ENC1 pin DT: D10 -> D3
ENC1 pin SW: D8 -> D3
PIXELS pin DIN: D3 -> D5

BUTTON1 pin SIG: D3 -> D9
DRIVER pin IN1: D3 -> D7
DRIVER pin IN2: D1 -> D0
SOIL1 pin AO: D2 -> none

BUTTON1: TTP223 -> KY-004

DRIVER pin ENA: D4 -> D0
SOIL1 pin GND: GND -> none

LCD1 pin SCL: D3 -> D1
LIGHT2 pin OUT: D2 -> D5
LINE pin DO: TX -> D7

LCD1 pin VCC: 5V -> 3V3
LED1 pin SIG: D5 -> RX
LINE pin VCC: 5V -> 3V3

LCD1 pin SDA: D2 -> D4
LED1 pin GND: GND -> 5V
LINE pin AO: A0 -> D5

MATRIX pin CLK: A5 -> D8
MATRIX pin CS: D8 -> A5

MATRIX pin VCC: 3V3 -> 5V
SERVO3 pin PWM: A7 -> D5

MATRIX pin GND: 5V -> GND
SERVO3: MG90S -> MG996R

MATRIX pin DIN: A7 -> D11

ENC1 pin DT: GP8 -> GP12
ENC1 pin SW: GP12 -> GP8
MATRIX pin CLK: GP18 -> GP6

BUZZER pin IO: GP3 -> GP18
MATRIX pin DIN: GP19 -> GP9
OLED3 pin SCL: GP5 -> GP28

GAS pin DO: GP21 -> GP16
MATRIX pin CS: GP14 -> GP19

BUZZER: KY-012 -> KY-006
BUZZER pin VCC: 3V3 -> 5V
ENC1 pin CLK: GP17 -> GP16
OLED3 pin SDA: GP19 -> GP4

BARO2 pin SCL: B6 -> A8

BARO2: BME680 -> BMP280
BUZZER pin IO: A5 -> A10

# # # #

## Problem details
Could you print, exactly and with nothing else, the lines from the one containing "LINE pin VCC: 5V -> 3V3" through the last line of the records above?

## Answer box
LINE pin VCC: 5V -> 3V3

LCD1 pin SDA: D2 -> D4
LED1 pin GND: GND -> 5V
LINE pin AO: A0 -> D5

MATRIX pin CLK: A5 -> D8
MATRIX pin CS: D8 -> A5

MATRIX pin VCC: 3V3 -> 5V
SERVO3 pin PWM: A7 -> D5

MATRIX pin GND: 5V -> GND
SERVO3: MG90S -> MG996R

MATRIX pin DIN: A7 -> D11

ENC1 pin DT: GP8 -> GP12
ENC1 pin SW: GP12 -> GP8
MATRIX pin CLK: GP18 -> GP6

BUZZER pin IO: GP3 -> GP18
MATRIX pin DIN: GP19 -> GP9
OLED3 pin SCL: GP5 -> GP28

GAS pin DO: GP21 -> GP16
MATRIX pin CS: GP14 -> GP19

BUZZER: KY-012 -> KY-006
BUZZER pin VCC: 3V3 -> 5V
ENC1 pin CLK: GP17 -> GP16
OLED3 pin SDA: GP19 -> GP4

BARO2 pin SCL: B6 -> A8

BARO2: BME680 -> BMP280
BUZZER pin IO: A5 -> A10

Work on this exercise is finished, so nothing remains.